[Stored items]
□ □ □ □ □ □ □

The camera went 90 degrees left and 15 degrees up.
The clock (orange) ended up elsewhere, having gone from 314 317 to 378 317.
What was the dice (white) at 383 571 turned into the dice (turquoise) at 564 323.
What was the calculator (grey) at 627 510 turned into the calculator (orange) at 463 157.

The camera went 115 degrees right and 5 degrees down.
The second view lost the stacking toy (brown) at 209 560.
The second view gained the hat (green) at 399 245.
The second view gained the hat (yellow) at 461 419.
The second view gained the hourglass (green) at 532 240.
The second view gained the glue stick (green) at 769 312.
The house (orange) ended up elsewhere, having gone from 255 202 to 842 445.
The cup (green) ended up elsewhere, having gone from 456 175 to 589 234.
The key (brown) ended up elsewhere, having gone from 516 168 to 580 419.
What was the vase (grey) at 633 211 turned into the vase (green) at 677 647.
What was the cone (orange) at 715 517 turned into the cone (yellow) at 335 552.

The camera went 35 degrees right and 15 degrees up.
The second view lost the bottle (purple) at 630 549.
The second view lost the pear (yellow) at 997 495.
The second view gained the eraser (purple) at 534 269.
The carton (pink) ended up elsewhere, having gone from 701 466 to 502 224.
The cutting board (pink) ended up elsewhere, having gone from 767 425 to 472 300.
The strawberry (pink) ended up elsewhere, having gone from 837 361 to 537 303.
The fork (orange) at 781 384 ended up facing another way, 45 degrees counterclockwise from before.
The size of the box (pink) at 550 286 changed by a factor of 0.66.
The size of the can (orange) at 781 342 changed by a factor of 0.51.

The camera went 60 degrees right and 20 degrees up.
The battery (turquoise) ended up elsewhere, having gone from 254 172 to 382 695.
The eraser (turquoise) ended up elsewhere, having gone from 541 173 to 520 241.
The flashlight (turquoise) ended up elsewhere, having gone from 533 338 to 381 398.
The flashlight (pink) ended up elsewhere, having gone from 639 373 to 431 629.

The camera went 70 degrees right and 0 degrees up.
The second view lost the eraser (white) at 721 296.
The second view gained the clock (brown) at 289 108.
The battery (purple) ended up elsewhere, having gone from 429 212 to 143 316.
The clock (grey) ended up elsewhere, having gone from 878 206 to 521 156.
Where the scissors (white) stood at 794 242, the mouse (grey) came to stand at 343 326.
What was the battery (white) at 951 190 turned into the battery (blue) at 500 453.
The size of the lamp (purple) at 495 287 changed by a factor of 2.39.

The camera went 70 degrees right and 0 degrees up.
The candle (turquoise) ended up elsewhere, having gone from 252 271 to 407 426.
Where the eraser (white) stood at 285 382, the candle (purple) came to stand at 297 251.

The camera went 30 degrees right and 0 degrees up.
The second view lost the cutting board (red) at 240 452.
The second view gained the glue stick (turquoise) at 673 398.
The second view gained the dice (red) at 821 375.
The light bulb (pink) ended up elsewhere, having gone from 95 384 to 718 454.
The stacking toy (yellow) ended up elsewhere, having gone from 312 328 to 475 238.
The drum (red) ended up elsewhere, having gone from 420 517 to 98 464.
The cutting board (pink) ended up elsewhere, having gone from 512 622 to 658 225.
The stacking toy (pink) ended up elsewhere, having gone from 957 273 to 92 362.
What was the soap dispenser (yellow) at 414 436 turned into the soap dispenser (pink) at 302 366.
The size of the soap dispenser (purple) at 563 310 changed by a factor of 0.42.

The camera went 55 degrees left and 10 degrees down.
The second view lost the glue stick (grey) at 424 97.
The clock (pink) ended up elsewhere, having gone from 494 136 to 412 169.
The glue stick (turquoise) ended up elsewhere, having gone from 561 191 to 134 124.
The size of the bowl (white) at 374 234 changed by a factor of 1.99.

□ □ □ □ □ □ □

=== Problem to solve ===
In your answer, include only the lines above starting at the line that holds "The second view gained the hat (green)" and ending at the line that holds "The size of the can", copied exactly.

=== Answer box ===
The second view gained the hat (green) at 399 245.
The second view gained the hat (yellow) at 461 419.
The second view gained the hourglass (green) at 532 240.
The second view gained the glue stick (green) at 769 312.
The house (orange) ended up elsewhere, having gone from 255 202 to 842 445.
The cup (green) ended up elsewhere, having gone from 456 175 to 589 234.
The key (brown) ended up elsewhere, having gone from 516 168 to 580 419.
What was the vase (grey) at 633 211 turned into the vase (green) at 677 647.
What was the cone (orange) at 715 517 turned into the cone (yellow) at 335 552.

The camera went 35 degrees right and 15 degrees up.
The second view lost the bottle (purple) at 630 549.
The second view lost the pear (yellow) at 997 495.
The second view gained the eraser (purple) at 534 269.
The carton (pink) ended up elsewhere, having gone from 701 466 to 502 224.
The cutting board (pink) ended up elsewhere, having gone from 767 425 to 472 300.
The strawberry (pink) ended up elsewhere, having gone from 837 361 to 537 303.
The fork (orange) at 781 384 ended up facing another way, 45 degrees counterclockwise from before.
The size of the box (pink) at 550 286 changed by a factor of 0.66.
The size of the can (orange) at 781 342 changed by a factor of 0.51.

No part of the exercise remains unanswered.